DATA SUPPLIED:
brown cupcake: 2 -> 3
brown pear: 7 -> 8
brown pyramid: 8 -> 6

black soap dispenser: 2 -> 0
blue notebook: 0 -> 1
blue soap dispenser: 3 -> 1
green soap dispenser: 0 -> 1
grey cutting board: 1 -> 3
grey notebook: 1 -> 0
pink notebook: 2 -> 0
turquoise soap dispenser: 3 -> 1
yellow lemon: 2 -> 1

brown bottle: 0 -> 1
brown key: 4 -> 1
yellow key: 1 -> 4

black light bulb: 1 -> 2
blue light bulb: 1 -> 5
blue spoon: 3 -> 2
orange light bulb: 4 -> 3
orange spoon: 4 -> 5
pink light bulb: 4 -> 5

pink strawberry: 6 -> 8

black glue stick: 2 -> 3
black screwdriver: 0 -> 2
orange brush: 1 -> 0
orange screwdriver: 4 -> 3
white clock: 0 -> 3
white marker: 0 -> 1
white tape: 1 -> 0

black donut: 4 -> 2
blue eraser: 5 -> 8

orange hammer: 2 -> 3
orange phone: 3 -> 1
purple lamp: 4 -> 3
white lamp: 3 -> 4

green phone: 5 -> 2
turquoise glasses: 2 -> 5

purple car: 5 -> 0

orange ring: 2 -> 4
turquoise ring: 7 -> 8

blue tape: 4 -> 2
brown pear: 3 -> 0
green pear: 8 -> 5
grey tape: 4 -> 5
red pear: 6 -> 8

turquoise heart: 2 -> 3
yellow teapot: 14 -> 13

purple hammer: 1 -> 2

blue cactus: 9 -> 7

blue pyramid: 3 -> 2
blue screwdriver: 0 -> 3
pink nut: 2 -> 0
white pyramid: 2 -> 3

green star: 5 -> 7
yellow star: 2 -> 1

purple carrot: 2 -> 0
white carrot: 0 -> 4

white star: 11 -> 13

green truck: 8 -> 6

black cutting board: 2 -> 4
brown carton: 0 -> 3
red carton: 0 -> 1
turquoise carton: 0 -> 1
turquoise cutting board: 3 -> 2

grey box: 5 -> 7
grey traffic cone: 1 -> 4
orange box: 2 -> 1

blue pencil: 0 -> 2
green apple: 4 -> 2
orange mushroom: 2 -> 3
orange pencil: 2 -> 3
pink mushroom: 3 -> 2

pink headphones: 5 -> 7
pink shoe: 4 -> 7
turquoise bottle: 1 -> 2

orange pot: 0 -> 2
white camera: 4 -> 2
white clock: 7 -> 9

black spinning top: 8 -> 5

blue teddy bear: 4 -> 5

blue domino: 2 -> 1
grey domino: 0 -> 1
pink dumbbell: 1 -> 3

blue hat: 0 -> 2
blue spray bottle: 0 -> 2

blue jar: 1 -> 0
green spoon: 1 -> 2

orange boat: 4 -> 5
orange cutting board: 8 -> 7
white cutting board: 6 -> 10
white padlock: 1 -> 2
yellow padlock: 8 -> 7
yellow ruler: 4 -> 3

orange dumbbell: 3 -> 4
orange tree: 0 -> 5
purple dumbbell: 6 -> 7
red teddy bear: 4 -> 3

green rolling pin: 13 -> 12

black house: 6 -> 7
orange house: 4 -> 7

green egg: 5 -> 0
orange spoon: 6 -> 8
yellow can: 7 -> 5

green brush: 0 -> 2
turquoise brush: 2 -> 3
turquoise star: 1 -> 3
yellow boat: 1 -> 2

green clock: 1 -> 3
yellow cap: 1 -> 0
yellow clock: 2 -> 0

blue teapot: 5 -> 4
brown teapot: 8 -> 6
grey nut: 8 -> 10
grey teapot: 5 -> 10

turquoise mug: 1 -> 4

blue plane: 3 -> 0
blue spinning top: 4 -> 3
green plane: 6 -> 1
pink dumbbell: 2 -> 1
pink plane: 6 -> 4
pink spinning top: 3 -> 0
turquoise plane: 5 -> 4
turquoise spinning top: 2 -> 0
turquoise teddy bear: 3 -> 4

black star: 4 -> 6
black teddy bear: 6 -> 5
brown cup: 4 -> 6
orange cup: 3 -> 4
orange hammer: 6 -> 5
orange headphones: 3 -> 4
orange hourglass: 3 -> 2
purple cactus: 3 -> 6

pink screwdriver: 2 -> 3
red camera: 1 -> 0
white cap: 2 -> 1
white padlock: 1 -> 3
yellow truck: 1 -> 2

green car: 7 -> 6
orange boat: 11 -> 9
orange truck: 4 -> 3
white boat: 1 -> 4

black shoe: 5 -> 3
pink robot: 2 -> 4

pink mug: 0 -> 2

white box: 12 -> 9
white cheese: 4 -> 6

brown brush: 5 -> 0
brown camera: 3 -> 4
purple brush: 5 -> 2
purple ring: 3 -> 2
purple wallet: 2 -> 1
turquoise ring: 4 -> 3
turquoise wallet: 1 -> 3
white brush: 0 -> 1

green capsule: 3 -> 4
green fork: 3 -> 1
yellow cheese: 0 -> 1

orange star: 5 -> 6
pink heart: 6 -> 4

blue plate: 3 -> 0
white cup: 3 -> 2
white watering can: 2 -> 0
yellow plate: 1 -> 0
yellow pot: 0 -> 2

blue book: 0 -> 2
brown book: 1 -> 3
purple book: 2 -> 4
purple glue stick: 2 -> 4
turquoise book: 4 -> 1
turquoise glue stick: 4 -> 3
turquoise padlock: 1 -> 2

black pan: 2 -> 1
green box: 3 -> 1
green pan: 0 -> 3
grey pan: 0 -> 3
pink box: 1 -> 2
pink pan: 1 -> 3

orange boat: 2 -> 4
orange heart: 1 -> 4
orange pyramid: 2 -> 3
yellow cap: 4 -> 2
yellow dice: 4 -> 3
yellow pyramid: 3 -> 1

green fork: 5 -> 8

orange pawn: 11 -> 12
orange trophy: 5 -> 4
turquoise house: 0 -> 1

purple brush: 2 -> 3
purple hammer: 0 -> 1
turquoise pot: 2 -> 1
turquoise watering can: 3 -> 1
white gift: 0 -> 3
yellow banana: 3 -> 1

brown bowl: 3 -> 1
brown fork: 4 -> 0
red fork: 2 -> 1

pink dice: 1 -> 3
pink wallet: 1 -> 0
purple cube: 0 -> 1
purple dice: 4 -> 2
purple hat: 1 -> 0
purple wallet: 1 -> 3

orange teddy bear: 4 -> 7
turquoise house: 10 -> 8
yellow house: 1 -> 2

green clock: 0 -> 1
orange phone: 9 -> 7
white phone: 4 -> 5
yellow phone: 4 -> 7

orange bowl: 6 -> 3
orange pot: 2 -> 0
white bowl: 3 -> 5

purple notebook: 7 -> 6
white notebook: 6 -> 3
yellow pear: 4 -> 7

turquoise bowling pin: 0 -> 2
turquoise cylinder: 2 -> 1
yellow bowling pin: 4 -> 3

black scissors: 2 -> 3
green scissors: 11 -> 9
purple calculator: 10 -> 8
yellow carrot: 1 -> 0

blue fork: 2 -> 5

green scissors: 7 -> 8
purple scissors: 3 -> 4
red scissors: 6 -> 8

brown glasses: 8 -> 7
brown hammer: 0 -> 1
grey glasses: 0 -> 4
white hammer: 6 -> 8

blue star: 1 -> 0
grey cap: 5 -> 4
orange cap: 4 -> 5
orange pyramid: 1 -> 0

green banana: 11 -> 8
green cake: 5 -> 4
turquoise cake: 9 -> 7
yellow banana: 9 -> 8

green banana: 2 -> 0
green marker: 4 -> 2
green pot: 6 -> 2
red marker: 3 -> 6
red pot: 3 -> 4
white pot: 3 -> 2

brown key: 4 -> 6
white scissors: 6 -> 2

EXERCISE REQUIREMENTS:
Return the entries in full, keeping every line exactly as it is.

EXERCISE RESPONSE:
brown cupcake: 2 -> 3
brown pear: 7 -> 8
brown pyramid: 8 -> 6

black soap dispenser: 2 -> 0
blue notebook: 0 -> 1
blue soap dispenser: 3 -> 1
green soap dispenser: 0 -> 1
grey cutting board: 1 -> 3
grey notebook: 1 -> 0
pink notebook: 2 -> 0
turquoise soap dispenser: 3 -> 1
yellow lemon: 2 -> 1

brown bottle: 0 -> 1
brown key: 4 -> 1
yellow key: 1 -> 4

black light bulb: 1 -> 2
blue light bulb: 1 -> 5
blue spoon: 3 -> 2
orange light bulb: 4 -> 3
orange spoon: 4 -> 5
pink light bulb: 4 -> 5

pink strawberry: 6 -> 8

black glue stick: 2 -> 3
black screwdriver: 0 -> 2
orange brush: 1 -> 0
orange screwdriver: 4 -> 3
white clock: 0 -> 3
white marker: 0 -> 1
white tape: 1 -> 0

black donut: 4 -> 2
blue eraser: 5 -> 8

orange hammer: 2 -> 3
orange phone: 3 -> 1
purple lamp: 4 -> 3
white lamp: 3 -> 4

green phone: 5 -> 2
turquoise glasses: 2 -> 5

purple car: 5 -> 0

orange ring: 2 -> 4
turquoise ring: 7 -> 8

blue tape: 4 -> 2
brown pear: 3 -> 0
green pear: 8 -> 5
grey tape: 4 -> 5
red pear: 6 -> 8

turquoise heart: 2 -> 3
yellow teapot: 14 -> 13

purple hammer: 1 -> 2

blue cactus: 9 -> 7

blue pyramid: 3 -> 2
blue screwdriver: 0 -> 3
pink nut: 2 -> 0
white pyramid: 2 -> 3

green star: 5 -> 7
yellow star: 2 -> 1

purple carrot: 2 -> 0
white carrot: 0 -> 4

white star: 11 -> 13

green truck: 8 -> 6

black cutting board: 2 -> 4
brown carton: 0 -> 3
red carton: 0 -> 1
turquoise carton: 0 -> 1
turquoise cutting board: 3 -> 2

grey box: 5 -> 7
grey traffic cone: 1 -> 4
orange box: 2 -> 1

blue pencil: 0 -> 2
green apple: 4 -> 2
orange mushroom: 2 -> 3
orange pencil: 2 -> 3
pink mushroom: 3 -> 2

pink headphones: 5 -> 7
pink shoe: 4 -> 7
turquoise bottle: 1 -> 2

orange pot: 0 -> 2
white camera: 4 -> 2
white clock: 7 -> 9

black spinning top: 8 -> 5

blue teddy bear: 4 -> 5

blue domino: 2 -> 1
grey domino: 0 -> 1
pink dumbbell: 1 -> 3

blue hat: 0 -> 2
blue spray bottle: 0 -> 2

blue jar: 1 -> 0
green spoon: 1 -> 2

orange boat: 4 -> 5
orange cutting board: 8 -> 7
white cutting board: 6 -> 10
white padlock: 1 -> 2
yellow padlock: 8 -> 7
yellow ruler: 4 -> 3

orange dumbbell: 3 -> 4
orange tree: 0 -> 5
purple dumbbell: 6 -> 7
red teddy bear: 4 -> 3

green rolling pin: 13 -> 12

black house: 6 -> 7
orange house: 4 -> 7

green egg: 5 -> 0
orange spoon: 6 -> 8
yellow can: 7 -> 5

green brush: 0 -> 2
turquoise brush: 2 -> 3
turquoise star: 1 -> 3
yellow boat: 1 -> 2

green clock: 1 -> 3
yellow cap: 1 -> 0
yellow clock: 2 -> 0

blue teapot: 5 -> 4
brown teapot: 8 -> 6
grey nut: 8 -> 10
grey teapot: 5 -> 10

turquoise mug: 1 -> 4

blue plane: 3 -> 0
blue spinning top: 4 -> 3
green plane: 6 -> 1
pink dumbbell: 2 -> 1
pink plane: 6 -> 4
pink spinning top: 3 -> 0
turquoise plane: 5 -> 4
turquoise spinning top: 2 -> 0
turquoise teddy bear: 3 -> 4

black star: 4 -> 6
black teddy bear: 6 -> 5
brown cup: 4 -> 6
orange cup: 3 -> 4
orange hammer: 6 -> 5
orange headphones: 3 -> 4
orange hourglass: 3 -> 2
purple cactus: 3 -> 6

pink screwdriver: 2 -> 3
red camera: 1 -> 0
white cap: 2 -> 1
white padlock: 1 -> 3
yellow truck: 1 -> 2

green car: 7 -> 6
orange boat: 11 -> 9
orange truck: 4 -> 3
white boat: 1 -> 4

black shoe: 5 -> 3
pink robot: 2 -> 4

pink mug: 0 -> 2

white box: 12 -> 9
white cheese: 4 -> 6

brown brush: 5 -> 0
brown camera: 3 -> 4
purple brush: 5 -> 2
purple ring: 3 -> 2
purple wallet: 2 -> 1
turquoise ring: 4 -> 3
turquoise wallet: 1 -> 3
white brush: 0 -> 1

green capsule: 3 -> 4
green fork: 3 -> 1
yellow cheese: 0 -> 1

orange star: 5 -> 6
pink heart: 6 -> 4

blue plate: 3 -> 0
white cup: 3 -> 2
white watering can: 2 -> 0
yellow plate: 1 -> 0
yellow pot: 0 -> 2

blue book: 0 -> 2
brown book: 1 -> 3
purple book: 2 -> 4
purple glue stick: 2 -> 4
turquoise book: 4 -> 1
turquoise glue stick: 4 -> 3
turquoise padlock: 1 -> 2

black pan: 2 -> 1
green box: 3 -> 1
green pan: 0 -> 3
grey pan: 0 -> 3
pink box: 1 -> 2
pink pan: 1 -> 3

orange boat: 2 -> 4
orange heart: 1 -> 4
orange pyramid: 2 -> 3
yellow cap: 4 -> 2
yellow dice: 4 -> 3
yellow pyramid: 3 -> 1

green fork: 5 -> 8

orange pawn: 11 -> 12
orange trophy: 5 -> 4
turquoise house: 0 -> 1

purple brush: 2 -> 3
purple hammer: 0 -> 1
turquoise pot: 2 -> 1
turquoise watering can: 3 -> 1
white gift: 0 -> 3
yellow banana: 3 -> 1

brown bowl: 3 -> 1
brown fork: 4 -> 0
red fork: 2 -> 1

pink dice: 1 -> 3
pink wallet: 1 -> 0
purple cube: 0 -> 1
purple dice: 4 -> 2
purple hat: 1 -> 0
purple wallet: 1 -> 3

orange teddy bear: 4 -> 7
turquoise house: 10 -> 8
yellow house: 1 -> 2

green clock: 0 -> 1
orange phone: 9 -> 7
white phone: 4 -> 5
yellow phone: 4 -> 7

orange bowl: 6 -> 3
orange pot: 2 -> 0
white bowl: 3 -> 5

purple notebook: 7 -> 6
white notebook: 6 -> 3
yellow pear: 4 -> 7

turquoise bowling pin: 0 -> 2
turquoise cylinder: 2 -> 1
yellow bowling pin: 4 -> 3

black scissors: 2 -> 3
green scissors: 11 -> 9
purple calculator: 10 -> 8
yellow carrot: 1 -> 0

blue fork: 2 -> 5

green scissors: 7 -> 8
purple scissors: 3 -> 4
red scissors: 6 -> 8

brown glasses: 8 -> 7
brown hammer: 0 -> 1
grey glasses: 0 -> 4
white hammer: 6 -> 8

blue star: 1 -> 0
grey cap: 5 -> 4
orange cap: 4 -> 5
orange pyramid: 1 -> 0

green banana: 11 -> 8
green cake: 5 -> 4
turquoise cake: 9 -> 7
yellow banana: 9 -> 8

green banana: 2 -> 0
green marker: 4 -> 2
green pot: 6 -> 2
red marker: 3 -> 6
red pot: 3 -> 4
white pot: 3 -> 2

brown key: 4 -> 6
white scissors: 6 -> 2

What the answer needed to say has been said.